• **Records supplied**:

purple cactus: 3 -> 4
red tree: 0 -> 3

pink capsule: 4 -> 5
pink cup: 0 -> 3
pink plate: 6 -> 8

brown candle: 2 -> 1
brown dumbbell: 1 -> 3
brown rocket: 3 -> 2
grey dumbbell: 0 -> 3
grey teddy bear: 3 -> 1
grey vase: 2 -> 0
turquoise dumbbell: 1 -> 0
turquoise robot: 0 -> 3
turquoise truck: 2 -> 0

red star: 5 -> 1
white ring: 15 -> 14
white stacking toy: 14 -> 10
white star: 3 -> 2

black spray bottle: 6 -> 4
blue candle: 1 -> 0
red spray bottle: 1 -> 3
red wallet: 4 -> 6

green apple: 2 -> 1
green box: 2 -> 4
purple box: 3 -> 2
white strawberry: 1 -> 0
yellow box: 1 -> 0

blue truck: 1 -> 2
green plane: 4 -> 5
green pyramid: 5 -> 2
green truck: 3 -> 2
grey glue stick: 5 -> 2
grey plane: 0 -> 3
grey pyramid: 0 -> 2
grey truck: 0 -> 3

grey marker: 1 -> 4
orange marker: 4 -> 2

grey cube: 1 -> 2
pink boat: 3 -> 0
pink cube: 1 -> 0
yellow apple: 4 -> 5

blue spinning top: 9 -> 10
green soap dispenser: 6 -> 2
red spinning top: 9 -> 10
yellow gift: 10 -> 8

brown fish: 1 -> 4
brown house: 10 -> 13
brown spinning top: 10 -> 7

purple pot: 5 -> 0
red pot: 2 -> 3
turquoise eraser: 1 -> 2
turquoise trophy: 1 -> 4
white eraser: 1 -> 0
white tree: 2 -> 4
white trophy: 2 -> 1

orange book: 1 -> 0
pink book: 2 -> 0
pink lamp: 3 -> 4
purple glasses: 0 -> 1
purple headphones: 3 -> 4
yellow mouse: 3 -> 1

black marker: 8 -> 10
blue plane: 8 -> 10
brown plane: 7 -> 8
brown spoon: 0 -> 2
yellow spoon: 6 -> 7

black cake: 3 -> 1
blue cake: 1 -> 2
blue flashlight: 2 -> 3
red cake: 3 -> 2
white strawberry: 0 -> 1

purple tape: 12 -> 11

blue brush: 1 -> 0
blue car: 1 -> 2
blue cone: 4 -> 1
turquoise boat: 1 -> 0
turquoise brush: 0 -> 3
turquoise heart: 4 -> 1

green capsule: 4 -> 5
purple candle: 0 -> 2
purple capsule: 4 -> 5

• **About this exercise**: Begin at the first line of the records above and quote every line verbatim through the one that contains "red spinning top: 9 -> 10".

• **Solution for this exercise**:
purple cactus: 3 -> 4
red tree: 0 -> 3

pink capsule: 4 -> 5
pink cup: 0 -> 3
pink plate: 6 -> 8

brown candle: 2 -> 1
brown dumbbell: 1 -> 3
brown rocket: 3 -> 2
grey dumbbell: 0 -> 3
grey teddy bear: 3 -> 1
grey vase: 2 -> 0
turquoise dumbbell: 1 -> 0
turquoise robot: 0 -> 3
turquoise truck: 2 -> 0

red star: 5 -> 1
white ring: 15 -> 14
white stacking toy: 14 -> 10
white star: 3 -> 2

black spray bottle: 6 -> 4
blue candle: 1 -> 0
red spray bottle: 1 -> 3
red wallet: 4 -> 6

green apple: 2 -> 1
green box: 2 -> 4
purple box: 3 -> 2
white strawberry: 1 -> 0
yellow box: 1 -> 0

blue truck: 1 -> 2
green plane: 4 -> 5
green pyramid: 5 -> 2
green truck: 3 -> 2
grey glue stick: 5 -> 2
grey plane: 0 -> 3
grey pyramid: 0 -> 2
grey truck: 0 -> 3

grey marker: 1 -> 4
orange marker: 4 -> 2

grey cube: 1 -> 2
pink boat: 3 -> 0
pink cube: 1 -> 0
yellow apple: 4 -> 5

blue spinning top: 9 -> 10
green soap dispenser: 6 -> 2
red spinning top: 9 -> 10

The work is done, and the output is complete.